WHAT TO PRODUCE:
Below are several records. Retype exactly those lines running from the one with "cyan triangle at" through the one with "green ellipse at", end lines included, and no others.

ENTRIES SUPPLIED:
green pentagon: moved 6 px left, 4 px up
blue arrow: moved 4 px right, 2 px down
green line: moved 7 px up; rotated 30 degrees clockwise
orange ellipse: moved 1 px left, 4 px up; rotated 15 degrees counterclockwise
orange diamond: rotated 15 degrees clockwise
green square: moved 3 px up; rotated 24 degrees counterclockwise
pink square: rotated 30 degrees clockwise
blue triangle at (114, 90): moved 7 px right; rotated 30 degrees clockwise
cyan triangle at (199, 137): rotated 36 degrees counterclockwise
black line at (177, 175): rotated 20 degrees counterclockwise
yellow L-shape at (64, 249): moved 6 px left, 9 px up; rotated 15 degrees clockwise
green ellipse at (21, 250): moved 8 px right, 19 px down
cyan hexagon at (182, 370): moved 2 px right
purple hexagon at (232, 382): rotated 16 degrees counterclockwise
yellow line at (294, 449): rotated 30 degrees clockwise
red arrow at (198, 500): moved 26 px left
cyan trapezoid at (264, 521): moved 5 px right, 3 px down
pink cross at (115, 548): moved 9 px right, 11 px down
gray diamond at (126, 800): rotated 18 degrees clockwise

ANSWER FOR THIS EXERCISE:
cyan triangle at (199, 137): rotated 36 degrees counterclockwise
black line at (177, 175): rotated 20 degrees counterclockwise
yellow L-shape at (64, 249): moved 6 px left, 9 px up; rotated 15 degrees clockwise
green ellipse at (21, 250): moved 8 px right, 19 px down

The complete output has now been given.